Below are records; copy exactly the line containing "(455, 710) = (204, 352): grey" and every line after it, through the last.

*** PROVIDED ENTRIES Section Begins ***

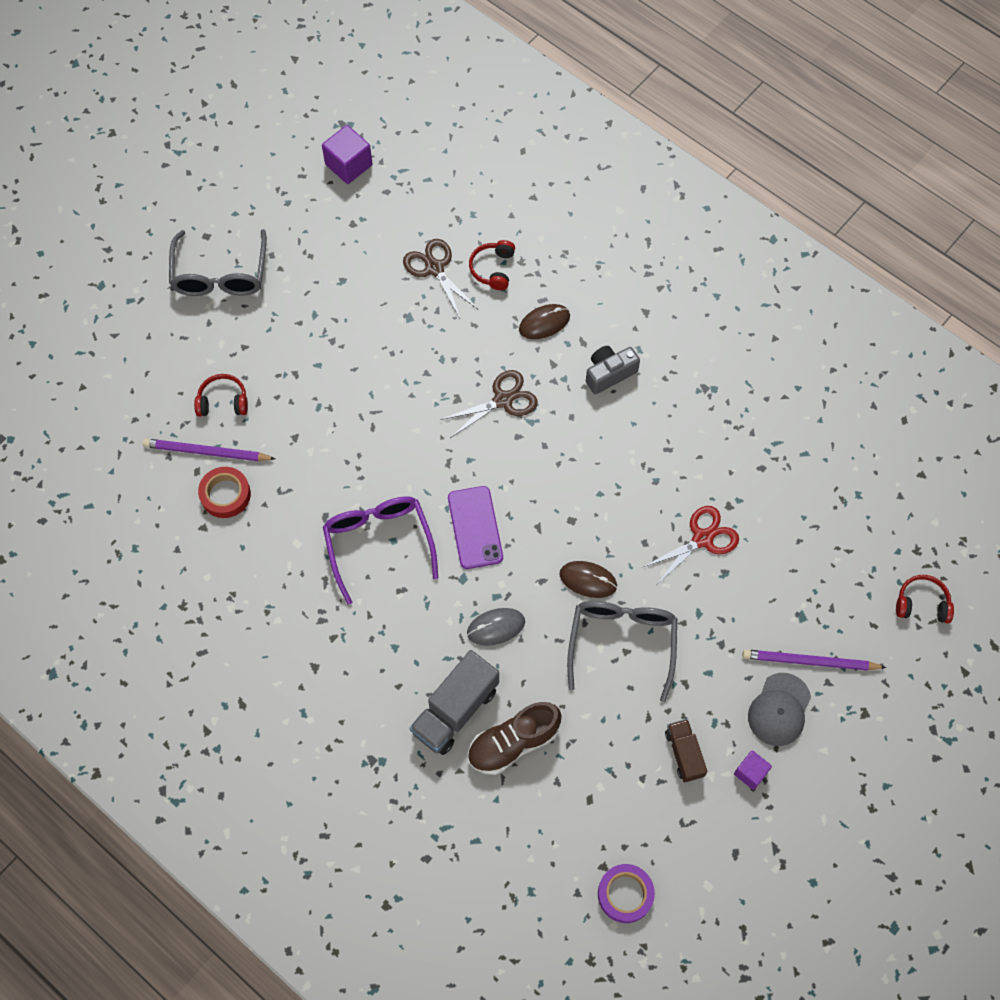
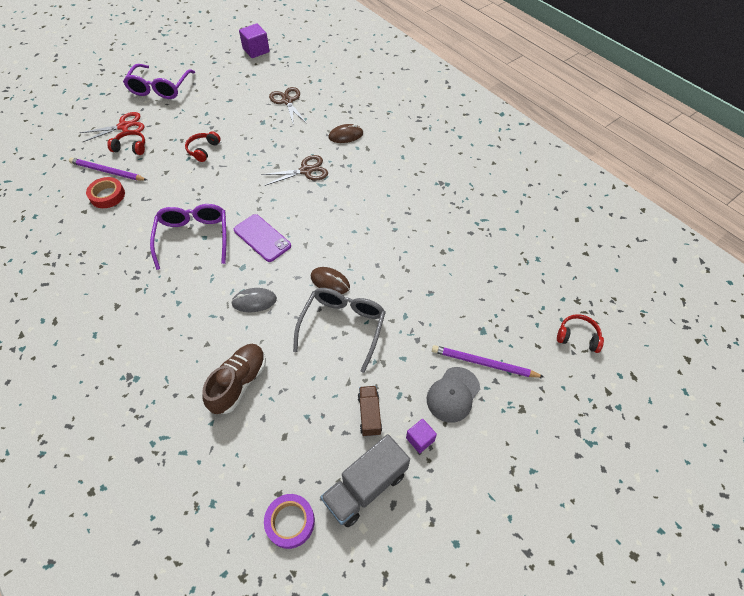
camera: 10 degrees right, 10 degrees down
(220, 275) = (160, 88): grey glasses -> purple glasses
(455, 710) = (204, 352): grey truck -> grey truck (365, 486)
(475, 527) = (262, 238): purple phone -> purple phone turned 45 degrees counterclockwise
(493, 269) = (323, 106): red headphones -> red headphones (203, 150)
(513, 743) = (239, 383): brown shoe -> brown shoe turned 135 degrees clockwise
(609, 374) = (379, 166): grey camera -> none
(702, 539) = (419, 269): red scissors -> red scissors (124, 126)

*** PROVIDED ENTRIES Section Ends ***

» THE COMPLETED TASK
(455, 710) = (204, 352): grey truck -> grey truck (365, 486)
(475, 527) = (262, 238): purple phone -> purple phone turned 45 degrees counterclockwise
(493, 269) = (323, 106): red headphones -> red headphones (203, 150)
(513, 743) = (239, 383): brown shoe -> brown shoe turned 135 degrees clockwise
(609, 374) = (379, 166): grey camera -> none
(702, 539) = (419, 269): red scissors -> red scissors (124, 126)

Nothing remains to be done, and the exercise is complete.